- Work required -
Hand back every line from the beginning of the data below through the line containing "The second view lost", word for word and free of pictures.

- Dataset extract -
--------------------------------
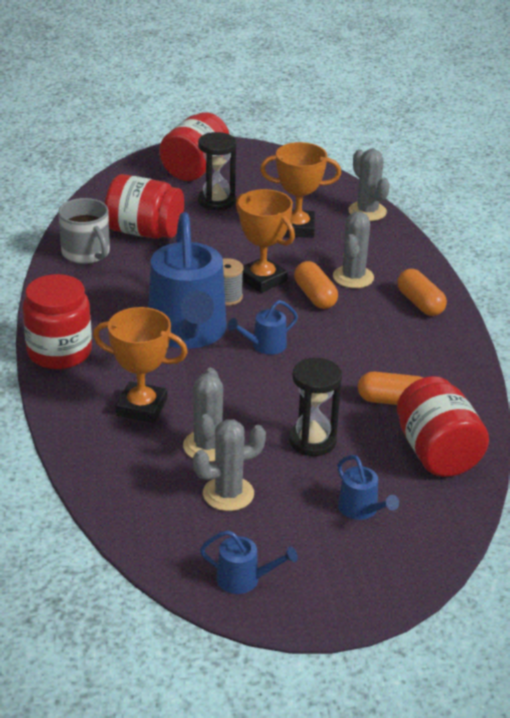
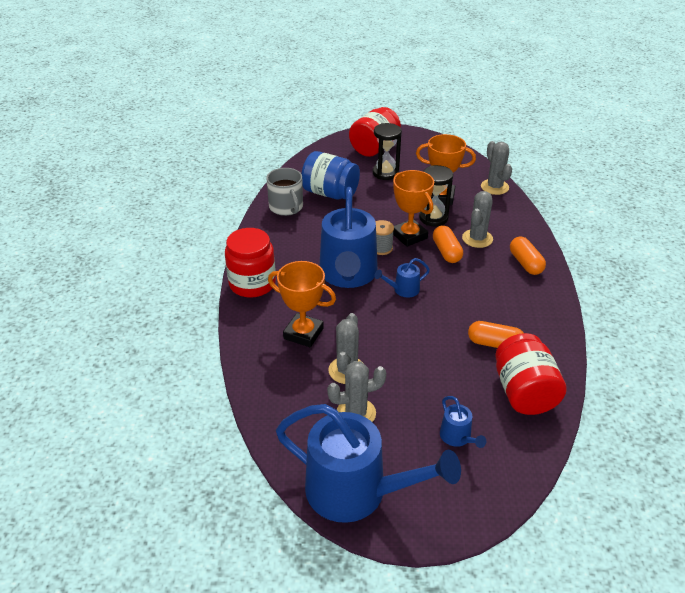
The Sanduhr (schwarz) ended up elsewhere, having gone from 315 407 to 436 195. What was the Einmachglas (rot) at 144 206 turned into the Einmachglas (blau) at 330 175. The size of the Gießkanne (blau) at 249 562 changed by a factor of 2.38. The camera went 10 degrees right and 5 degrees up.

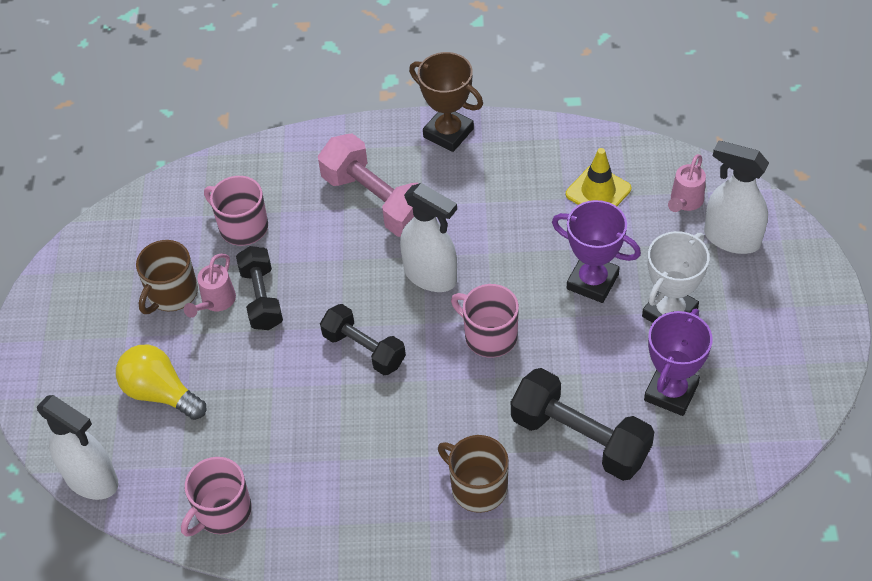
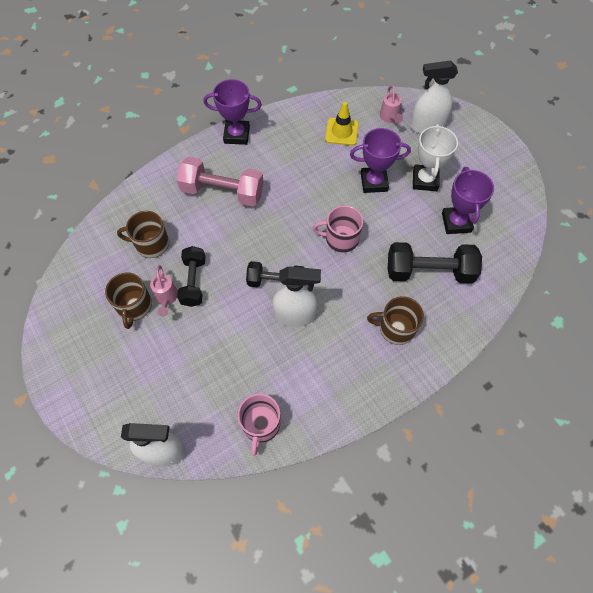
The second view lost the Glühbirne (gelb) at 161 382. The Sprühflasche (weiß) ended up elsewhere, having gone from 428 237 to 297 296. What was the Tasse (rosa) at 236 211 turned into the Tasse (braun) at 143 234. What was the Pokal (braun) at 446 102 turned into the Pokal (lila) at 232 112. The Hantel (schwarz) at 259 288 ended up facing another way, 45 degrees clockwise from before. The camera went 35 degrees left and 10 degrees up.

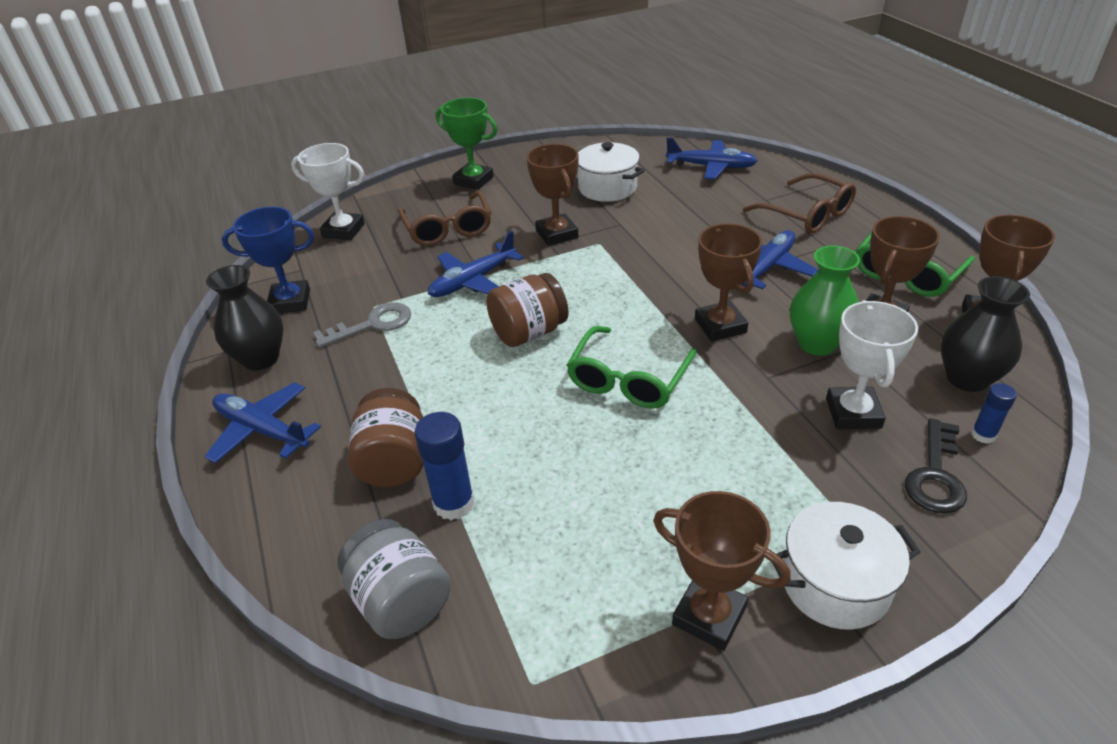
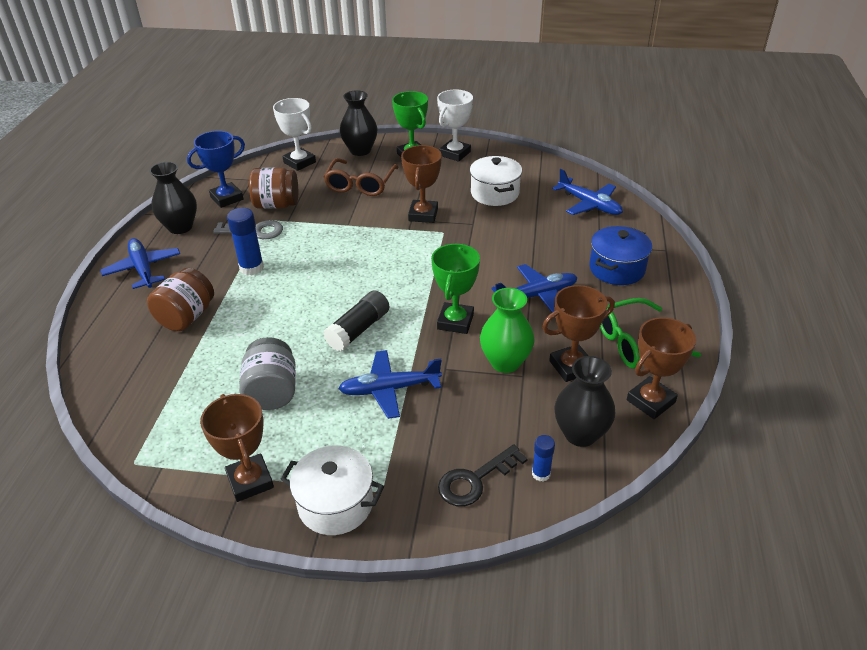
The second view gained the Vase (schwarz) at 359 123. The Einmachglas (grau) ended up elsewhere, having gone from 394 579 to 267 373. The Klebestift (blau) ended up elsewhere, having gone from 444 466 to 245 241. The Flugzeug (blau) ended up elsewhere, having gone from 476 264 to 390 384. The Einmachglas (braun) ended up elsewhere, having gone from 527 310 to 273 188. The Pokal (weiß) ended up elsewhere, having gone from 872 364 to 455 126. Where the Brille (grün) stood at 631 367, the Klebestift (schwarz) came to stand at 356 320. Where the Brille (braun) stood at 799 203, the Kochtopf (blau) came to stand at 620 255. What was the Pokal (braun) at 728 282 turned into the Pokal (grün) at 455 289. The Pokal (blau) at 268 260 ended up facing another way, 60 degrees counterclockwise from before. The camera went 30 degrees right and 0 degrees up.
--------------------------------
- Solution to the exercise -
The Sanduhr (schwarz) ended up elsewhere, having gone from 315 407 to 436 195. What was the Einmachglas (rot) at 144 206 turned into the Einmachglas (blau) at 330 175. The size of the Gießkanne (blau) at 249 562 changed by a factor of 2.38. The camera went 10 degrees right and 5 degrees up.

The second view lost the Glühbirne (gelb) at 161 382. The Sprühflasche (weiß) ended up elsewhere, having gone from 428 237 to 297 296. What was the Tasse (rosa) at 236 211 turned into the Tasse (braun) at 143 234. What was the Pokal (braun) at 446 102 turned into the Pokal (lila) at 232 112. The Hantel (schwarz) at 259 288 ended up facing another way, 45 degrees clockwise from before. The camera went 35 degrees left and 10 degrees up.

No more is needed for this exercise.